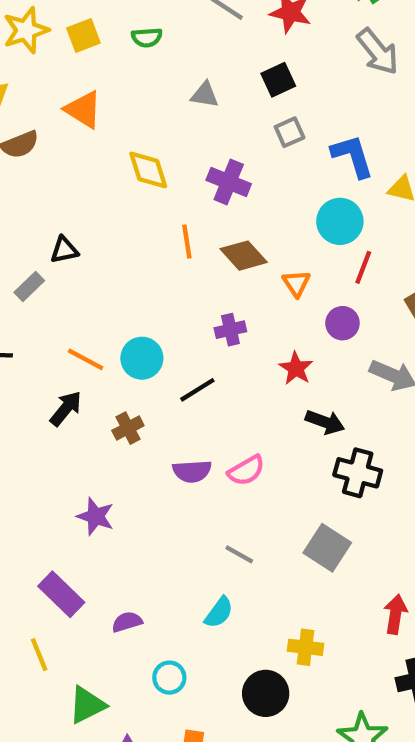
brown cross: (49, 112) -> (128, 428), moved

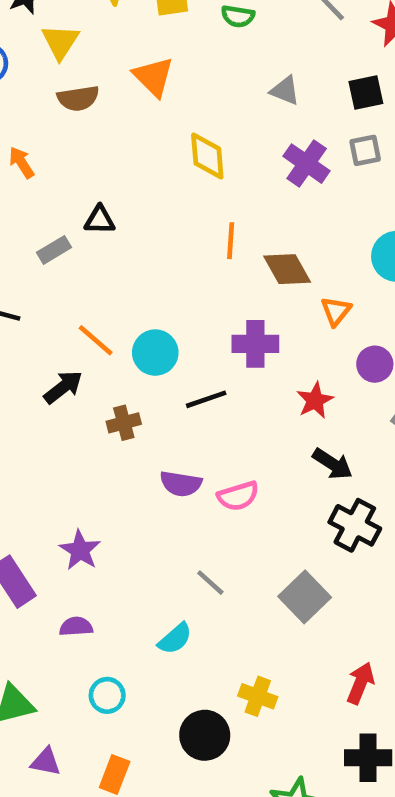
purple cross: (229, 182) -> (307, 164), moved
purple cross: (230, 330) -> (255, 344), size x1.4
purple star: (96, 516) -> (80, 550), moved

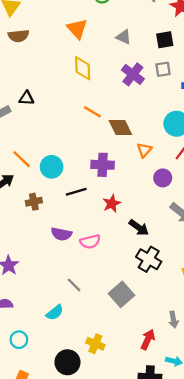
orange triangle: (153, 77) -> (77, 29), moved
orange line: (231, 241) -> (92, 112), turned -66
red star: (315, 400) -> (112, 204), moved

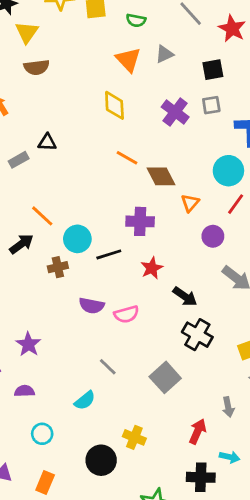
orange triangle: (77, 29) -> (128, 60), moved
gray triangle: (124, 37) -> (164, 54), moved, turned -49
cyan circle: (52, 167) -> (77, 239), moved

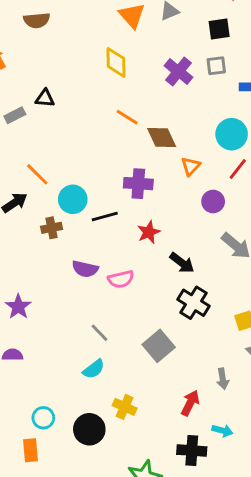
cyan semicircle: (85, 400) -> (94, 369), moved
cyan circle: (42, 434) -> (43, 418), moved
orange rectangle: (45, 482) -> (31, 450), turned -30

===============

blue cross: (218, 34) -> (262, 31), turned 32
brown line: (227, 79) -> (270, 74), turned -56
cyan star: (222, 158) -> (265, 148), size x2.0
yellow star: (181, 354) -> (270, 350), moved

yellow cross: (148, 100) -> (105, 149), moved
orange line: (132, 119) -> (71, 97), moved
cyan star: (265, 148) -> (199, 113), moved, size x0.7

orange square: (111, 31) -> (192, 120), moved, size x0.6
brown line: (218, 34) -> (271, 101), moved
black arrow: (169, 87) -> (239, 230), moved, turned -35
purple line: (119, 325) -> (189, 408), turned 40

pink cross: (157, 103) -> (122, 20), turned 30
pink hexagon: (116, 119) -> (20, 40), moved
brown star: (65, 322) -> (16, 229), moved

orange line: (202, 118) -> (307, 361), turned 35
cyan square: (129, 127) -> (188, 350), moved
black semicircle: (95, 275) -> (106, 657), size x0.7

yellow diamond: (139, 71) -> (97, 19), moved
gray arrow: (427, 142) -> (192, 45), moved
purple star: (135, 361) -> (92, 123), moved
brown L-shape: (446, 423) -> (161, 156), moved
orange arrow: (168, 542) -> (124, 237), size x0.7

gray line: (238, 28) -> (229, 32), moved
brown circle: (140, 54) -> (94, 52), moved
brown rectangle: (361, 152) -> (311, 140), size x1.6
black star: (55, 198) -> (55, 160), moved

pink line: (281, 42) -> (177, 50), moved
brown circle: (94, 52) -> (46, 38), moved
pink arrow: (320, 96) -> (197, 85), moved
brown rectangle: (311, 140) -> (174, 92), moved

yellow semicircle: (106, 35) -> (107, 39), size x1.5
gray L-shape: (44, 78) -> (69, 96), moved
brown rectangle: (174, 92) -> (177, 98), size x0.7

===============

* Try it *
From the material above, reproduce only what runs from the line holding "brown cross: (49, 112) -> (128, 428), moved" down to the line holding "cyan semicircle: (85, 400)", both included, pictures excluded.

* Task answer *
brown cross: (49, 112) -> (128, 428), moved

purple cross: (229, 182) -> (307, 164), moved
purple cross: (230, 330) -> (255, 344), size x1.4
purple star: (96, 516) -> (80, 550), moved

orange triangle: (153, 77) -> (77, 29), moved
orange line: (231, 241) -> (92, 112), turned -66
red star: (315, 400) -> (112, 204), moved

orange triangle: (77, 29) -> (128, 60), moved
gray triangle: (124, 37) -> (164, 54), moved, turned -49
cyan circle: (52, 167) -> (77, 239), moved

cyan semicircle: (85, 400) -> (94, 369), moved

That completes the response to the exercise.